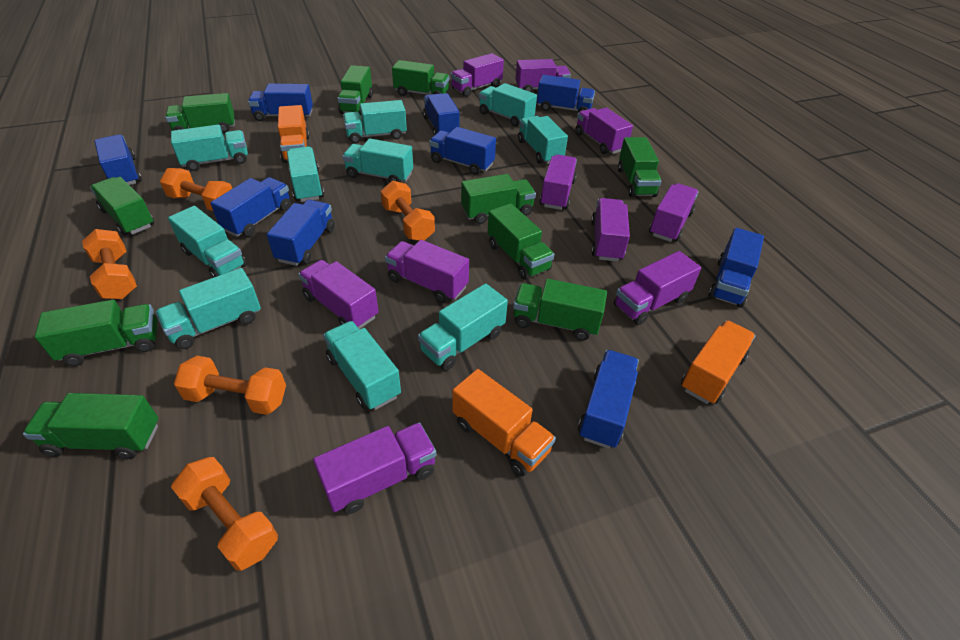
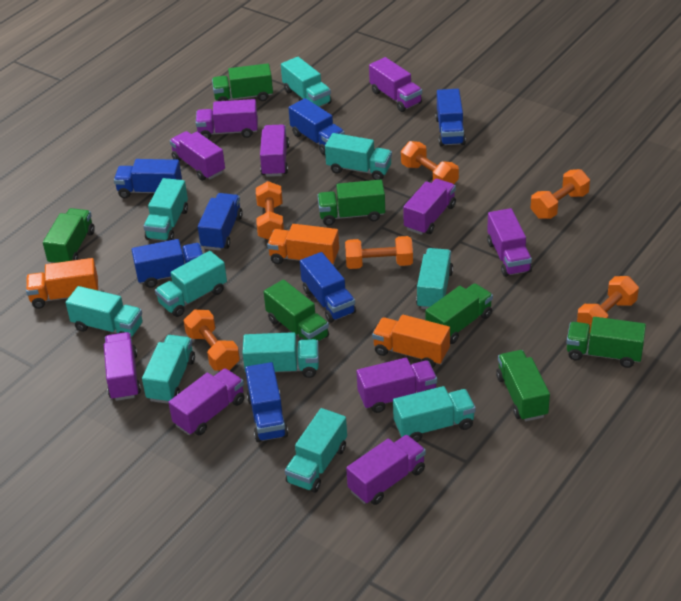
blue truck: 9 -> 7
green truck: 10 -> 7
orange dumbbell: 5 -> 6

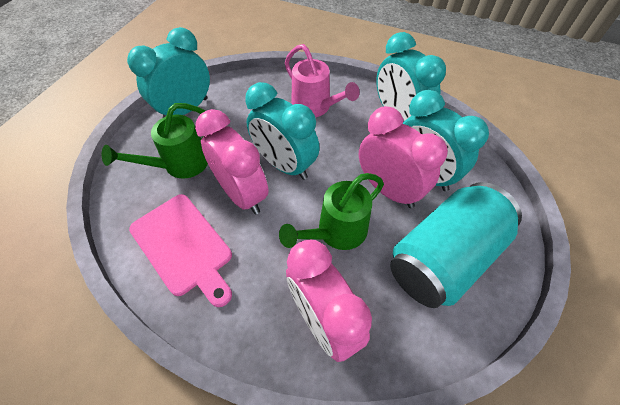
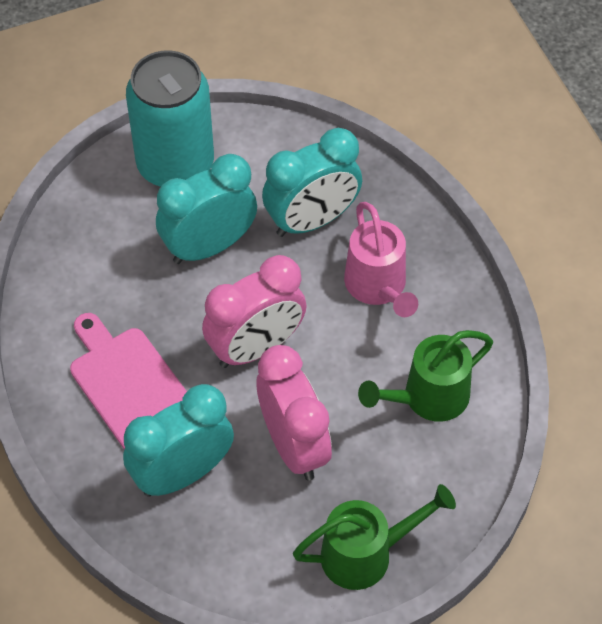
pink clock: 3 -> 2
turquoise clock: 4 -> 3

#####

Copy all the records above exactly, but leave out the pictures.

blue truck: 9 -> 7
green truck: 10 -> 7
orange dumbbell: 5 -> 6

pink clock: 3 -> 2
turquoise clock: 4 -> 3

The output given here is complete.